=== Section Start ===

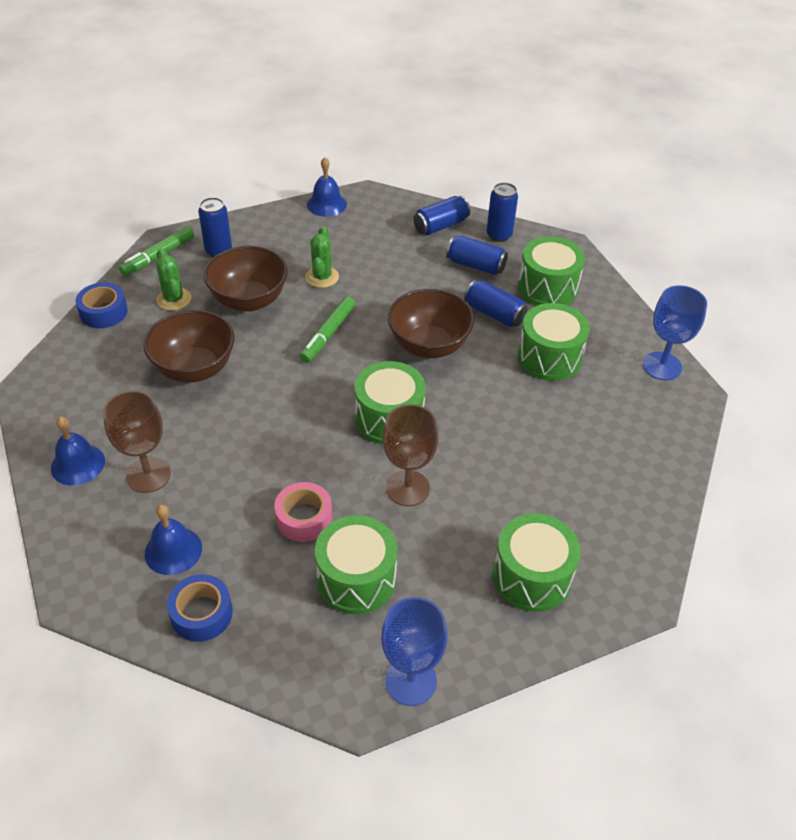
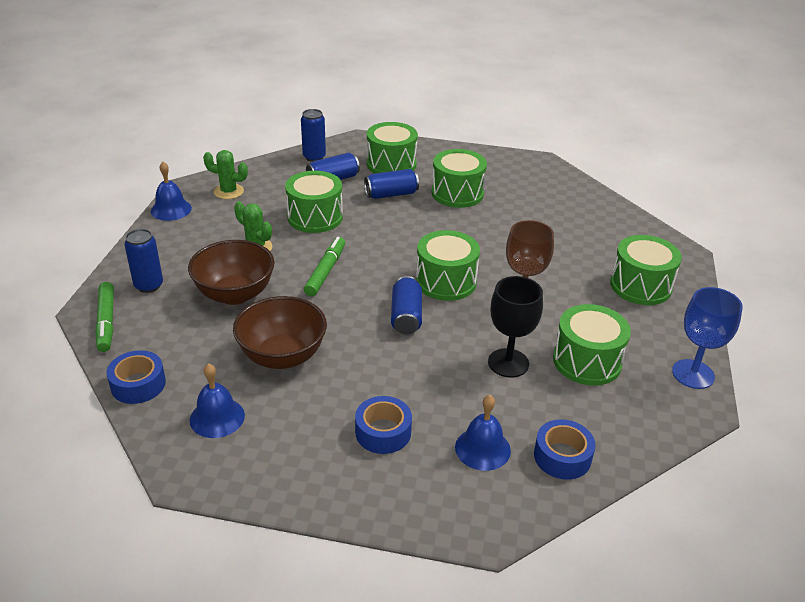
camera: 55 degrees left, 10 degrees down
blue bell [51,417,105,486] -> blue bell moved to [190,363,245,438]
brown goblet [103,391,171,493] -> blue tape [355,396,412,454]
green cactus [156,248,191,311] -> green cactus moved to [203,150,248,199]
pink tape [274,482,332,542] -> black goblet [488,276,543,378]
green marker [299,297,355,363] -> green marker turned 135 degrees counterclockwise [304,237,345,296]
brown bowl [388,289,474,358] -> none
blue can [413,196,470,235] -> blue can moved to [391,276,422,334]
blue goblet [643,285,707,380] -> none
none -> green drum [285,171,343,233]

=== Section End ===

The records above are to be restated word for word, with every picture left out.

> **Reply to the exercise**:
camera: 55 degrees left, 10 degrees down
blue bell [51,417,105,486] -> blue bell moved to [190,363,245,438]
brown goblet [103,391,171,493] -> blue tape [355,396,412,454]
green cactus [156,248,191,311] -> green cactus moved to [203,150,248,199]
pink tape [274,482,332,542] -> black goblet [488,276,543,378]
green marker [299,297,355,363] -> green marker turned 135 degrees counterclockwise [304,237,345,296]
brown bowl [388,289,474,358] -> none
blue can [413,196,470,235] -> blue can moved to [391,276,422,334]
blue goblet [643,285,707,380] -> none
none -> green drum [285,171,343,233]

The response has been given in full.